■ RECORDS PROVIDED
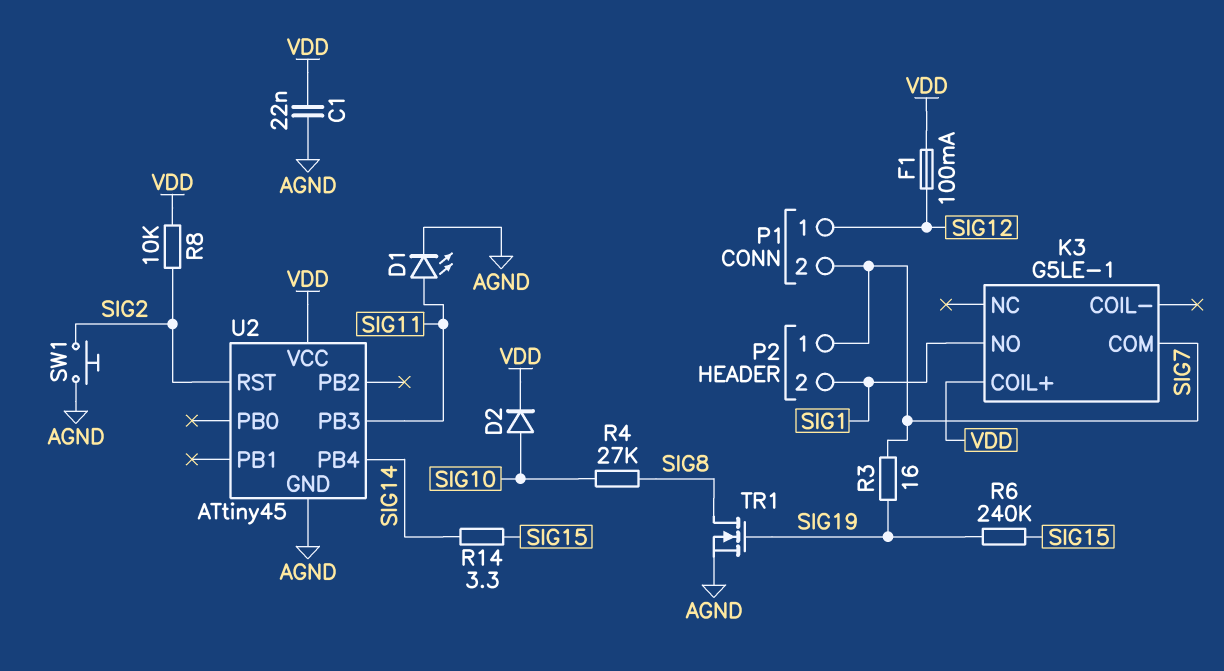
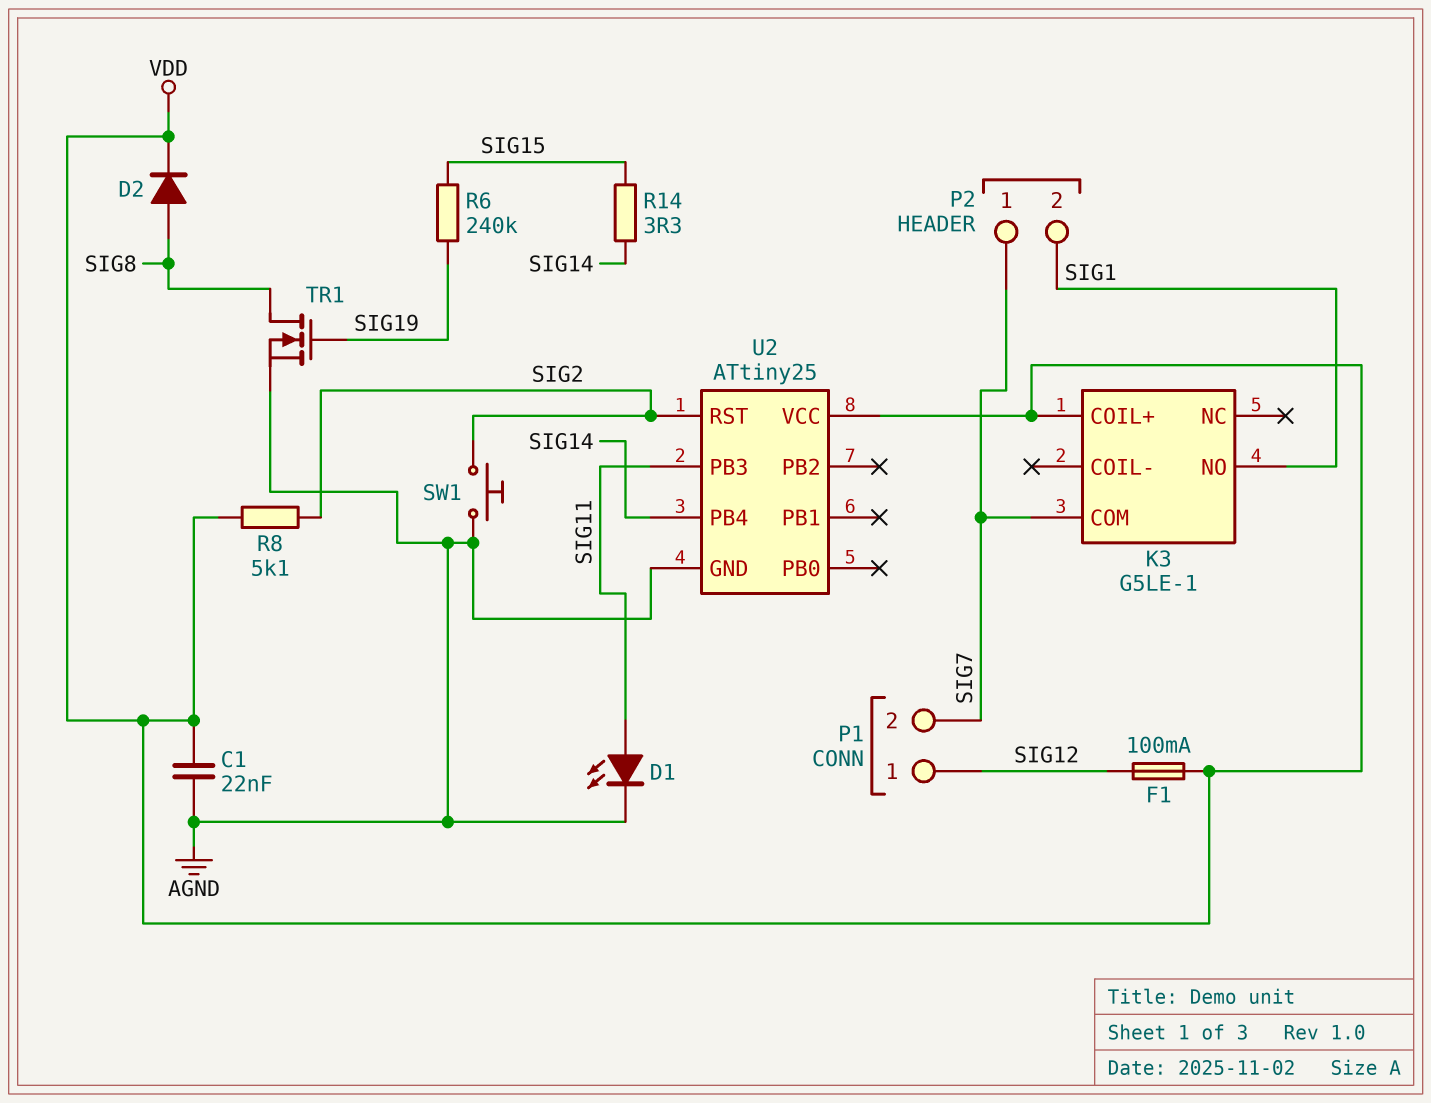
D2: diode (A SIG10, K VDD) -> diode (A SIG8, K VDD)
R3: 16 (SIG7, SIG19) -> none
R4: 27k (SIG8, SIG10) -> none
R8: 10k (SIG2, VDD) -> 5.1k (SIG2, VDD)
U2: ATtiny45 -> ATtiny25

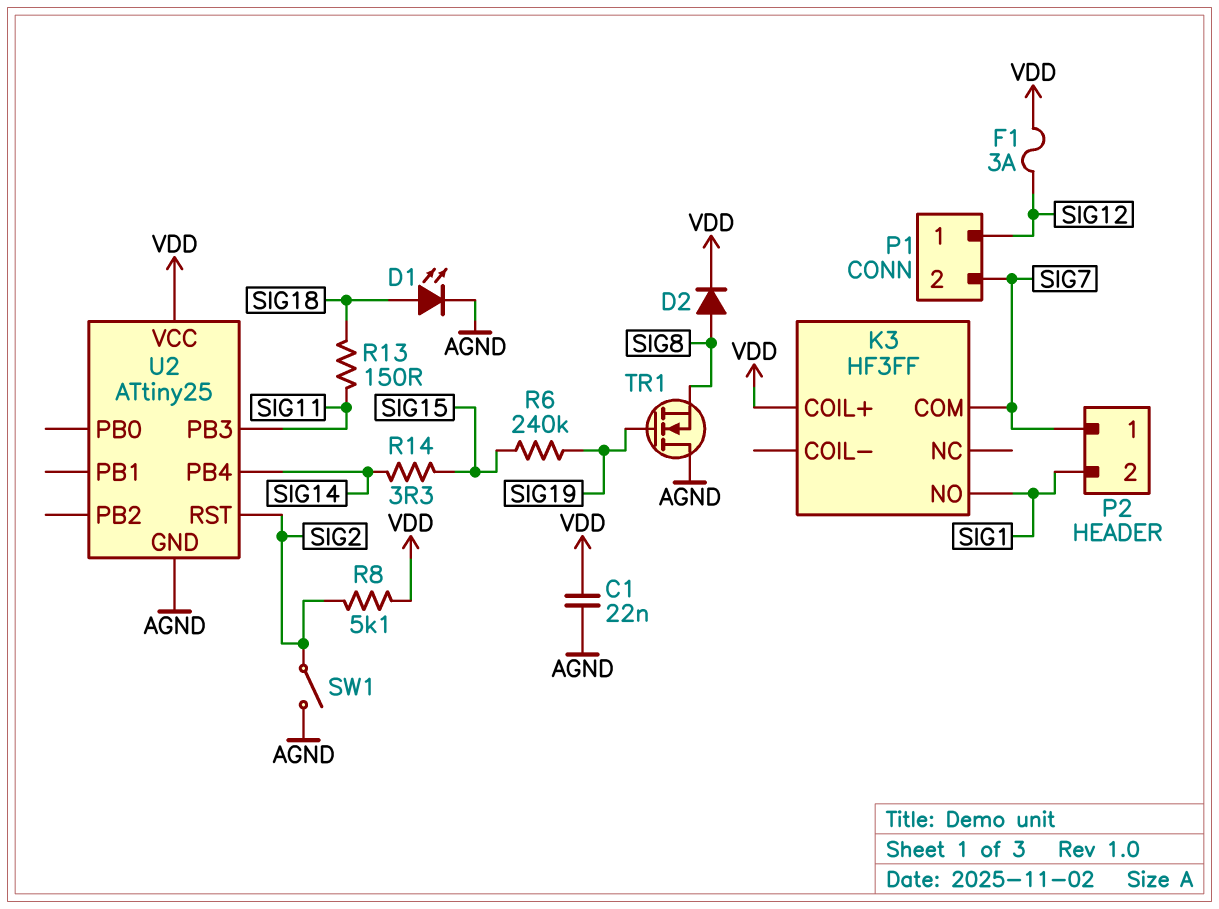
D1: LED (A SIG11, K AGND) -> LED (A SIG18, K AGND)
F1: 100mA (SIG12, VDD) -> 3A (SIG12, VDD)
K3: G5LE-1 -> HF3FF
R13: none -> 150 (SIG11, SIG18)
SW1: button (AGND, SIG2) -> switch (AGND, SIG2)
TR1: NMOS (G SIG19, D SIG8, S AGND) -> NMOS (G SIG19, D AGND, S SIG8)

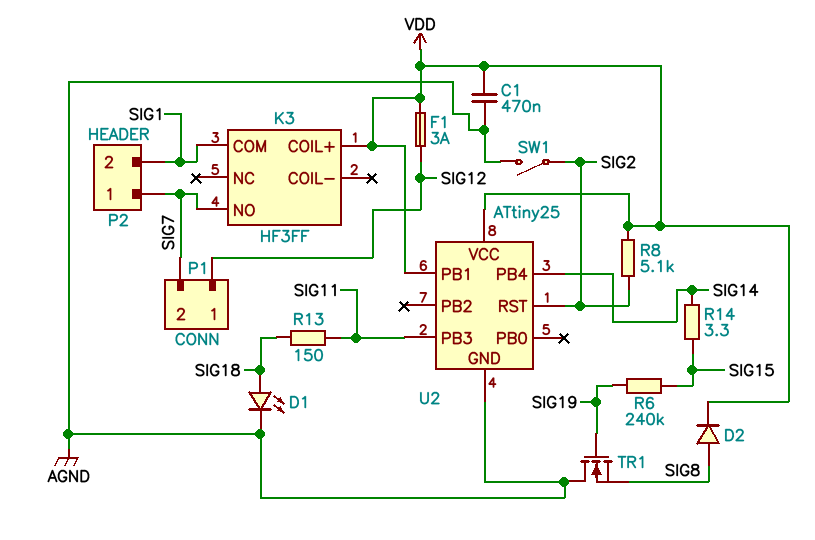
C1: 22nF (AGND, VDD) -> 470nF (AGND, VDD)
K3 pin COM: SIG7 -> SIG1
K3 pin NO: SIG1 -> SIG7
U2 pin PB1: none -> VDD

■ TASK
Copy out all the entries precisely. No images.

■ YOUR SOLUTION
D2: diode (A SIG10, K VDD) -> diode (A SIG8, K VDD)
R3: 16 (SIG7, SIG19) -> none
R4: 27k (SIG8, SIG10) -> none
R8: 10k (SIG2, VDD) -> 5.1k (SIG2, VDD)
U2: ATtiny45 -> ATtiny25

D1: LED (A SIG11, K AGND) -> LED (A SIG18, K AGND)
F1: 100mA (SIG12, VDD) -> 3A (SIG12, VDD)
K3: G5LE-1 -> HF3FF
R13: none -> 150 (SIG11, SIG18)
SW1: button (AGND, SIG2) -> switch (AGND, SIG2)
TR1: NMOS (G SIG19, D SIG8, S AGND) -> NMOS (G SIG19, D AGND, S SIG8)

C1: 22nF (AGND, VDD) -> 470nF (AGND, VDD)
K3 pin COM: SIG7 -> SIG1
K3 pin NO: SIG1 -> SIG7
U2 pin PB1: none -> VDD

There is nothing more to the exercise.